◆ Collection entries:
[Start of Attachment]

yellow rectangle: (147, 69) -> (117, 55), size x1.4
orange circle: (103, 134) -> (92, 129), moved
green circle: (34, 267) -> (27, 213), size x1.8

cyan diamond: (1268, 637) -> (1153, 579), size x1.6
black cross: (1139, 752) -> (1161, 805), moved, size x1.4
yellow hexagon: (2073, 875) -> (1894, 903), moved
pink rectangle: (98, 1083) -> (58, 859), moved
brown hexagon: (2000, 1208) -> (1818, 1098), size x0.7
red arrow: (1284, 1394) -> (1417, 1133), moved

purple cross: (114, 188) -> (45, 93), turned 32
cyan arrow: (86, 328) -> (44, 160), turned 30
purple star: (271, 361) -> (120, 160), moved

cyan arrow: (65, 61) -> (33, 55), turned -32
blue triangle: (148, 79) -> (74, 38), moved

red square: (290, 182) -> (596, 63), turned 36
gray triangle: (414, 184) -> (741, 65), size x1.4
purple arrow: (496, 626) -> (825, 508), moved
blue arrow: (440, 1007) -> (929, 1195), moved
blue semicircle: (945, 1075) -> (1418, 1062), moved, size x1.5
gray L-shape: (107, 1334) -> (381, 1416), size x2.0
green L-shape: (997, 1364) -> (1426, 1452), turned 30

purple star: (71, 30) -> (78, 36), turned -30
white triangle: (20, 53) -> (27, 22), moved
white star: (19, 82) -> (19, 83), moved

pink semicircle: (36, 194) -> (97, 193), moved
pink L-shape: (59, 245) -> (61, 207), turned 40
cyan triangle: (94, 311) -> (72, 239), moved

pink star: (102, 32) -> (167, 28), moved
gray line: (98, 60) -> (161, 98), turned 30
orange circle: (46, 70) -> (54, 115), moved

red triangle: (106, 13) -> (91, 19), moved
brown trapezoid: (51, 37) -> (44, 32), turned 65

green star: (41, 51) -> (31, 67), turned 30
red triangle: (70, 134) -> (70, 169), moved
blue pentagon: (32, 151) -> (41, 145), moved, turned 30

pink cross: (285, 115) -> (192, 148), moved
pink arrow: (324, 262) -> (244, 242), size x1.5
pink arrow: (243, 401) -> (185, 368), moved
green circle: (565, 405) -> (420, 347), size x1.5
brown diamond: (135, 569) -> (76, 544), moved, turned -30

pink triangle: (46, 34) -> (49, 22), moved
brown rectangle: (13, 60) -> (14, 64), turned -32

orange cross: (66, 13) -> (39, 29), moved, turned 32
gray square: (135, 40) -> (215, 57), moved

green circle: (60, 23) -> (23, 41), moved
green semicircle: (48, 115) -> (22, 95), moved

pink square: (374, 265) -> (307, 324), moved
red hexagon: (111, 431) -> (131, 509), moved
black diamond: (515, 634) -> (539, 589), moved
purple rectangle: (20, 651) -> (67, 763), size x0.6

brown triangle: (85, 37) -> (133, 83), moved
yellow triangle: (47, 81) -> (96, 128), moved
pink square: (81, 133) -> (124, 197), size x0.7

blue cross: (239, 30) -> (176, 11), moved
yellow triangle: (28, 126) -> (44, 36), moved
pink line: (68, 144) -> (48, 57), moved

[End of Attachment]

◆ What is needed: Where a line above holds the string "semicircle", show that line.

◆ Answer for the task:
blue semicircle: (945, 1075) -> (1418, 1062), moved, size x1.5
pink semicircle: (36, 194) -> (97, 193), moved
green semicircle: (48, 115) -> (22, 95), moved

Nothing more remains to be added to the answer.